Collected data
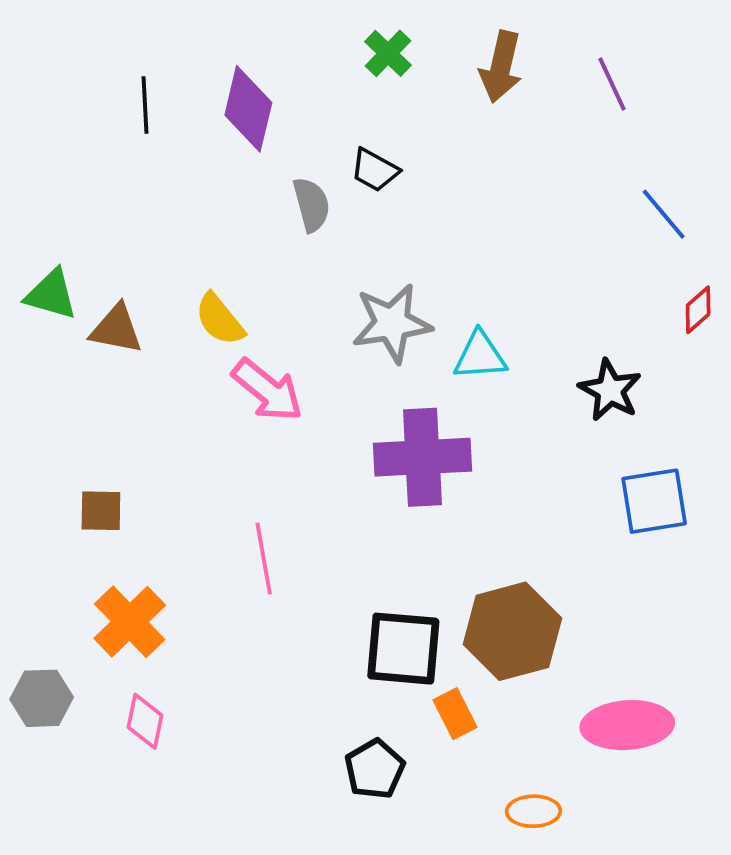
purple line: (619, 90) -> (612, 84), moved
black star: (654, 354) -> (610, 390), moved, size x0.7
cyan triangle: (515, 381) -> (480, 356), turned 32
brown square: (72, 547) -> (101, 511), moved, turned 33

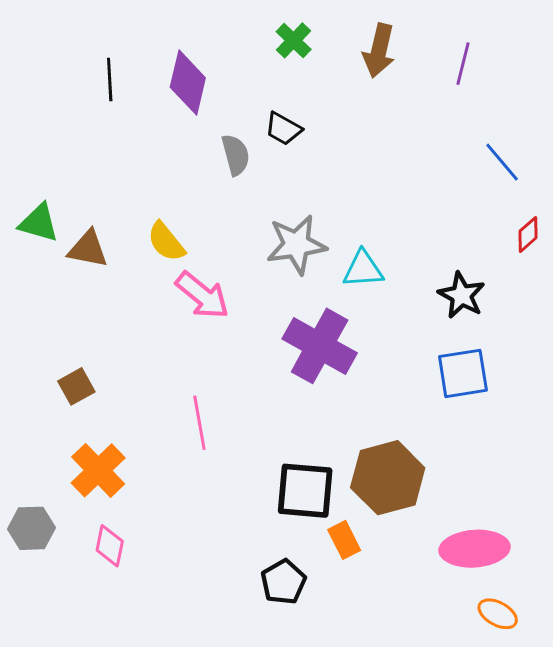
purple line: (612, 84) -> (463, 64), turned 39
purple cross: (422, 457) -> (320, 346), turned 32
blue square: (654, 501) -> (463, 373), moved
brown square: (101, 511) -> (76, 386), turned -30
orange ellipse: (533, 811) -> (498, 614), moved, turned 30

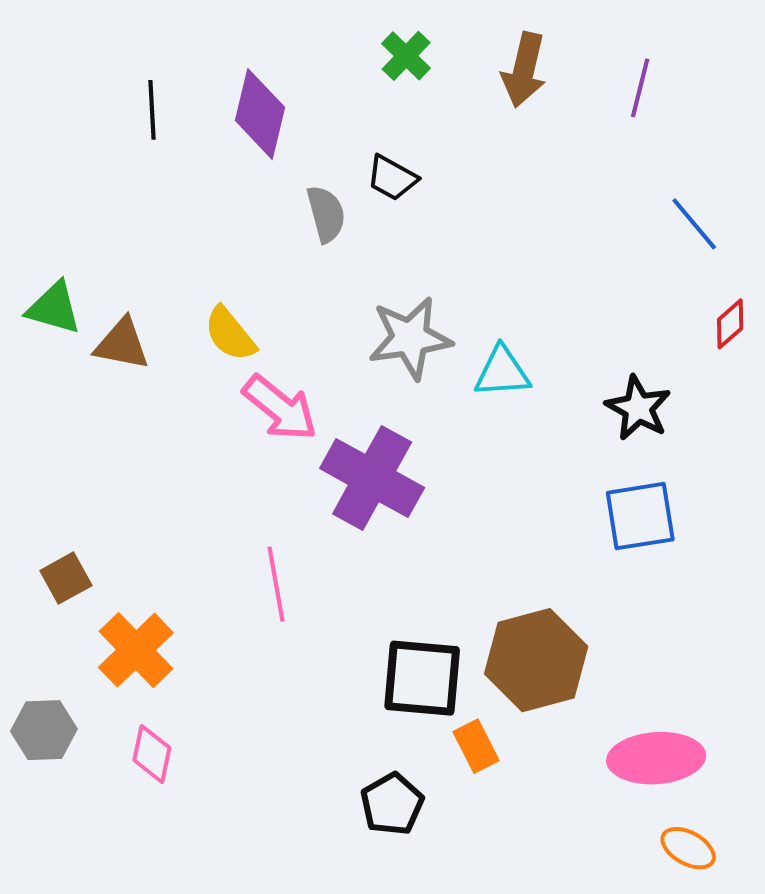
purple cross: (320, 346) -> (372, 478), moved
brown square: (76, 386) -> (66, 578), moved

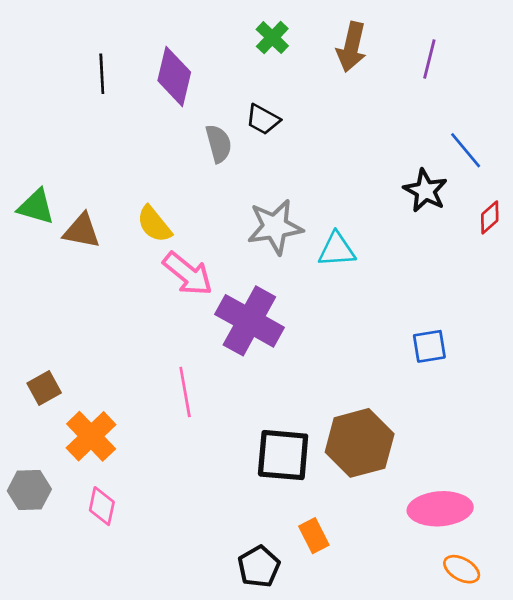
black star: (638, 408) -> (425, 191), moved
blue square: (640, 516) -> (429, 346), size x0.7
orange rectangle: (476, 746) -> (314, 536), moved
black pentagon: (392, 804) -> (259, 566), moved

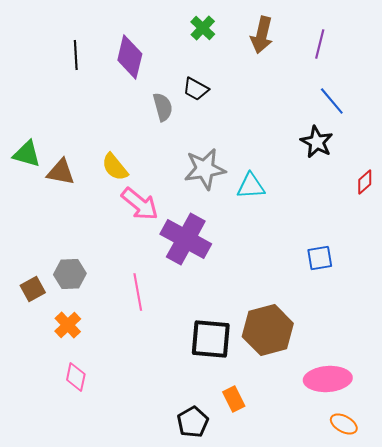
blue line: (466, 150) -> (332, 101), moved
red diamond: (490, 217) -> (365, 182), moved
orange cross: (91, 436) -> (68, 325), size x0.7
gray hexagon: (29, 490) -> (70, 274), moved

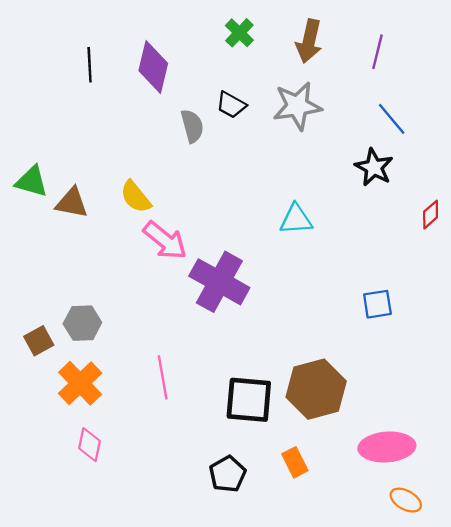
gray star: (205, 169) -> (297, 106), moved
pink line: (138, 292) -> (163, 377), moved
orange cross: (68, 325) -> (80, 383), size x1.4
orange rectangle: (234, 399) -> (295, 462), moved
black pentagon: (193, 422) -> (228, 474), moved

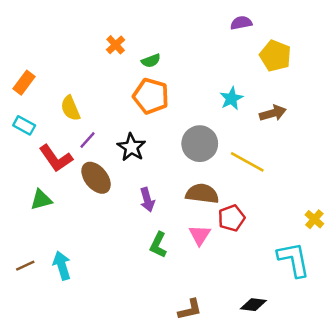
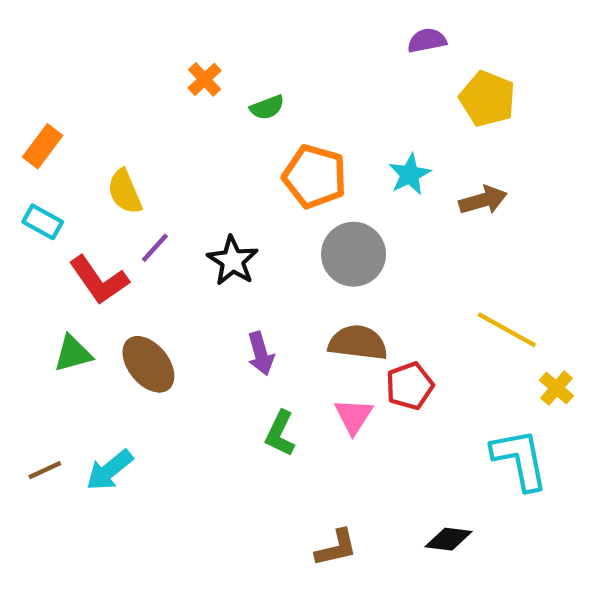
orange pentagon: (151, 96) -> (315, 176), moved
yellow line: (247, 162) -> (507, 330), moved
brown ellipse: (96, 178) -> (148, 364), moved
cyan arrow: (62, 266) -> (110, 470), turned -112

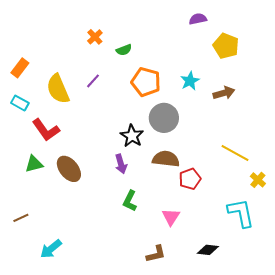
yellow semicircle: (125, 192) -> (58, 89), size x1.4
purple line: (155, 248) -> (93, 81), moved
black star: (233, 261) -> (132, 136), moved
pink triangle: (354, 416) -> (171, 217), moved
cyan arrow: (110, 470) -> (51, 249), moved

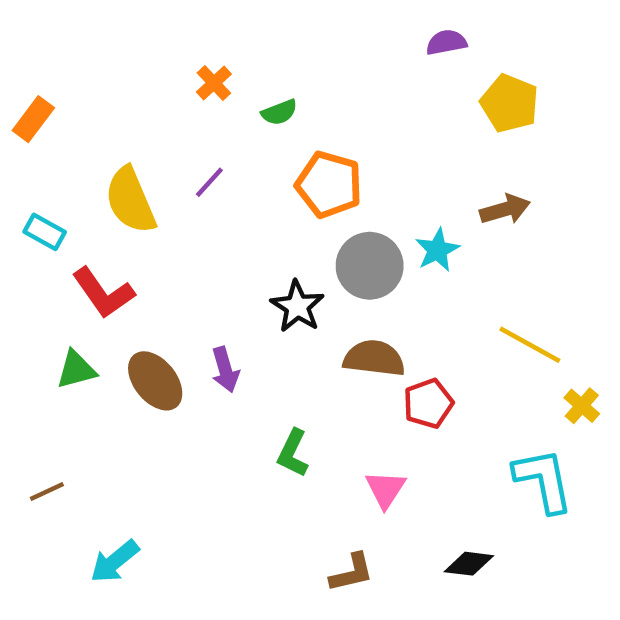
orange rectangle: (20, 68) -> (33, 119), moved
cyan star: (190, 81) -> (437, 250), moved
purple arrow: (121, 164) -> (225, 370), moved

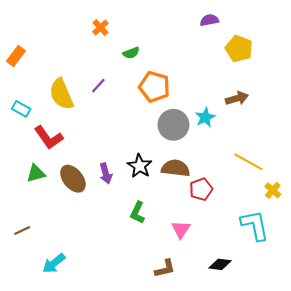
orange cross: (214, 83) -> (100, 27), moved
black star: (297, 306) -> (140, 166), moved

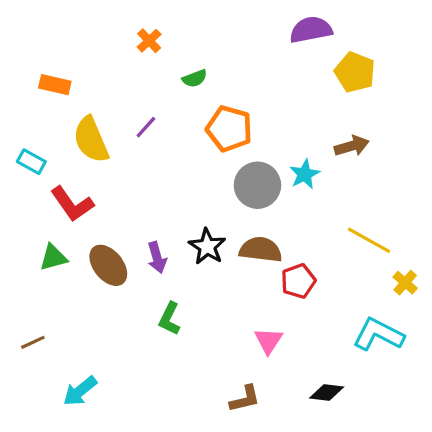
purple semicircle: (209, 20) -> (311, 30), size x1.5
orange rectangle: (16, 56) -> (55, 85), moved, turned 66
green L-shape: (137, 213) -> (170, 319), moved
cyan L-shape: (255, 225) -> (378, 334), turned -52

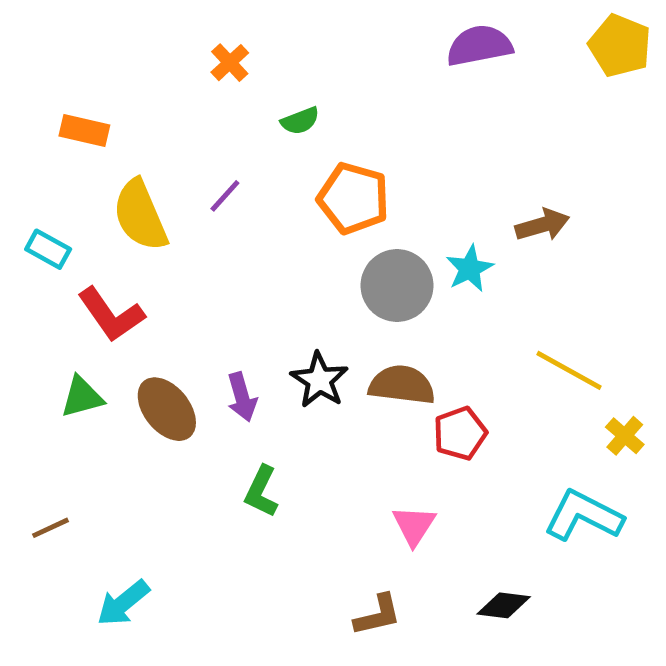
yellow pentagon: (355, 72) -> (620, 46), moved

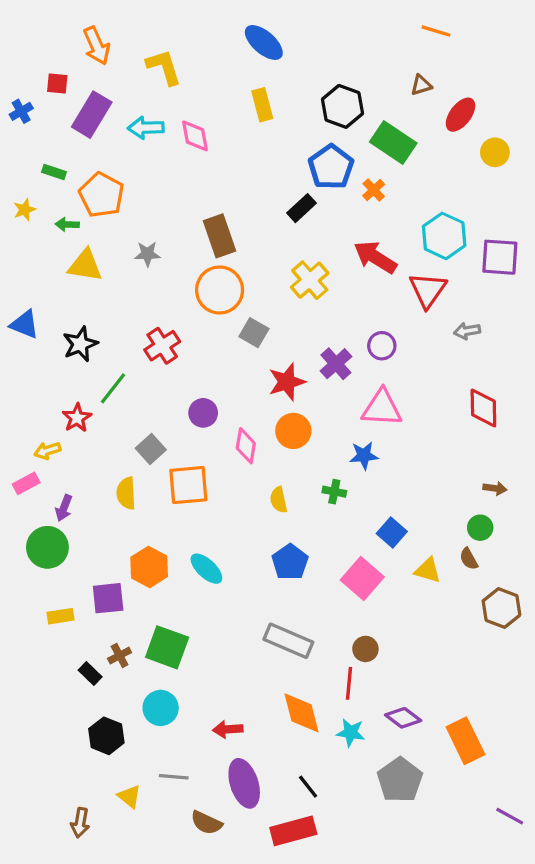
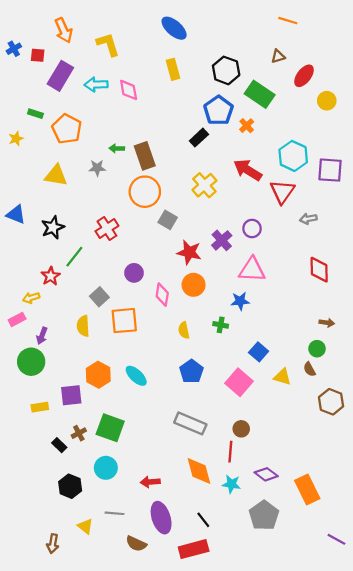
blue cross: (21, 111) -> (14, 49), moved
green arrow: (67, 224) -> (117, 148), moved
red star: (287, 382) -> (189, 252), turned 30

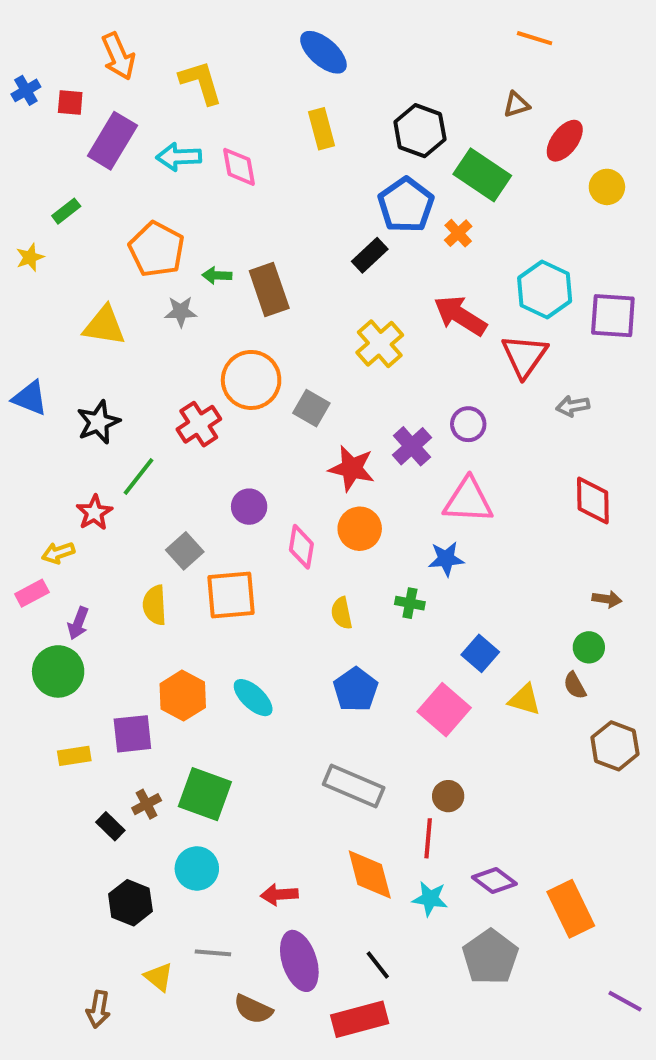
green rectangle: (35, 114) -> (66, 211), turned -56
orange pentagon: (67, 129) -> (157, 249), moved
orange circle: (145, 192) -> (251, 380), moved

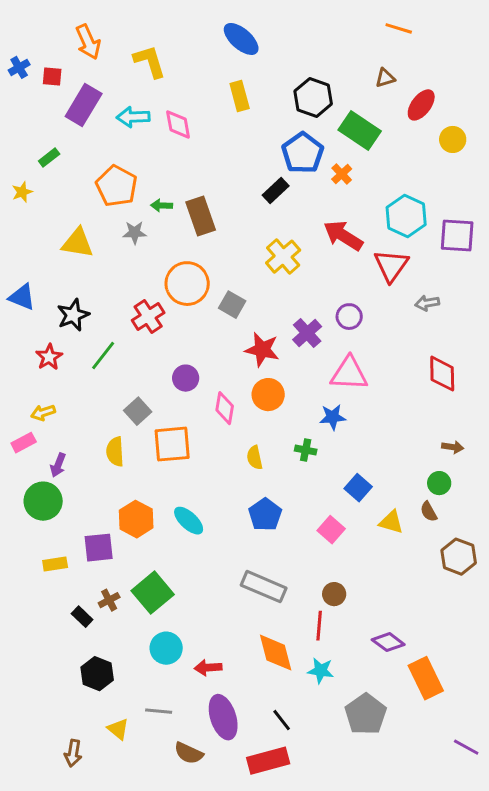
red star: (94, 513) -> (49, 357), moved
pink square: (444, 710) -> (331, 530), size x0.7
green square: (205, 794) -> (153, 593), turned 30
cyan circle: (197, 868) -> (166, 648), moved
purple diamond: (494, 881) -> (388, 642), moved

### About this exercise
An exact restatement of every record is required. Omit the images.

### Solution to this task
purple line: (619, 90) -> (612, 84), moved
black star: (654, 354) -> (610, 390), moved, size x0.7
cyan triangle: (515, 381) -> (480, 356), turned 32
brown square: (72, 547) -> (101, 511), moved, turned 33

purple line: (612, 84) -> (463, 64), turned 39
purple cross: (422, 457) -> (320, 346), turned 32
blue square: (654, 501) -> (463, 373), moved
brown square: (101, 511) -> (76, 386), turned -30
orange ellipse: (533, 811) -> (498, 614), moved, turned 30

purple cross: (320, 346) -> (372, 478), moved
brown square: (76, 386) -> (66, 578), moved

black star: (638, 408) -> (425, 191), moved
blue square: (640, 516) -> (429, 346), size x0.7
orange rectangle: (476, 746) -> (314, 536), moved
black pentagon: (392, 804) -> (259, 566), moved

blue line: (466, 150) -> (332, 101), moved
red diamond: (490, 217) -> (365, 182), moved
orange cross: (91, 436) -> (68, 325), size x0.7
gray hexagon: (29, 490) -> (70, 274), moved

gray star: (205, 169) -> (297, 106), moved
pink line: (138, 292) -> (163, 377), moved
orange cross: (68, 325) -> (80, 383), size x1.4
orange rectangle: (234, 399) -> (295, 462), moved
black pentagon: (193, 422) -> (228, 474), moved

orange pentagon: (151, 96) -> (315, 176), moved
yellow line: (247, 162) -> (507, 330), moved
brown ellipse: (96, 178) -> (148, 364), moved
cyan arrow: (62, 266) -> (110, 470), turned -112

yellow semicircle: (125, 192) -> (58, 89), size x1.4
purple line: (155, 248) -> (93, 81), moved
black star: (233, 261) -> (132, 136), moved
pink triangle: (354, 416) -> (171, 217), moved
cyan arrow: (110, 470) -> (51, 249), moved

orange rectangle: (20, 68) -> (33, 119), moved
cyan star: (190, 81) -> (437, 250), moved
purple arrow: (121, 164) -> (225, 370), moved

orange cross: (214, 83) -> (100, 27), moved
black star: (297, 306) -> (140, 166), moved

purple semicircle: (209, 20) -> (311, 30), size x1.5
orange rectangle: (16, 56) -> (55, 85), moved, turned 66
green L-shape: (137, 213) -> (170, 319), moved
cyan L-shape: (255, 225) -> (378, 334), turned -52

yellow pentagon: (355, 72) -> (620, 46), moved

blue cross: (21, 111) -> (14, 49), moved
green arrow: (67, 224) -> (117, 148), moved
red star: (287, 382) -> (189, 252), turned 30

green rectangle: (35, 114) -> (66, 211), turned -56
orange pentagon: (67, 129) -> (157, 249), moved
orange circle: (145, 192) -> (251, 380), moved

red star: (94, 513) -> (49, 357), moved
pink square: (444, 710) -> (331, 530), size x0.7
green square: (205, 794) -> (153, 593), turned 30
cyan circle: (197, 868) -> (166, 648), moved
purple diamond: (494, 881) -> (388, 642), moved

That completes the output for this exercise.